Recorded data
_ _ _

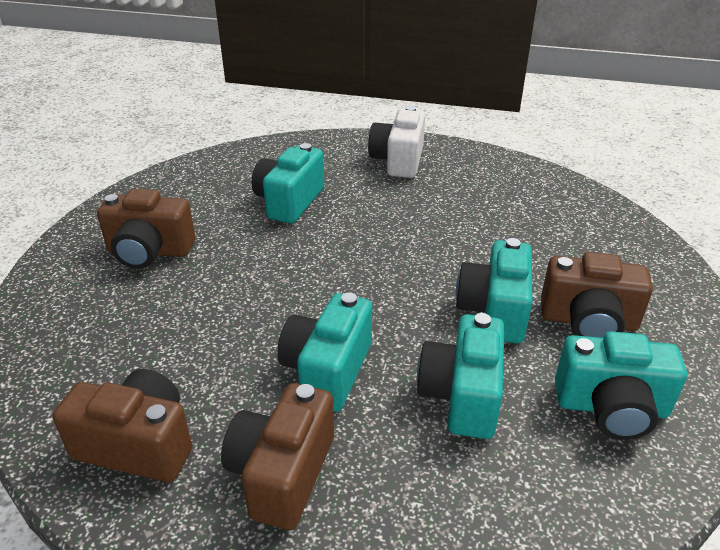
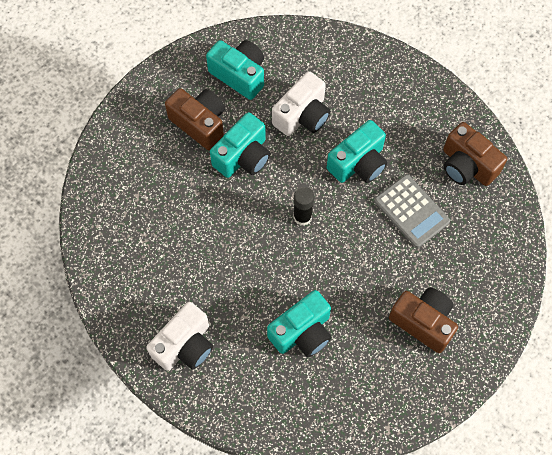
camera: 150 degrees left, 30 degrees up
brown camera [221,383,334,530] -> none
turquoise camera [417,313,504,439] -> white camera [272,71,330,136]
none -> black glue stick [293,187,314,226]
none -> grey calculator [374,175,450,248]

_ _ _

In the data above, which lines include "camera"? Return those lines.

camera: 150 degrees left, 30 degrees up
brown camera [221,383,334,530] -> none
turquoise camera [417,313,504,439] -> white camera [272,71,330,136]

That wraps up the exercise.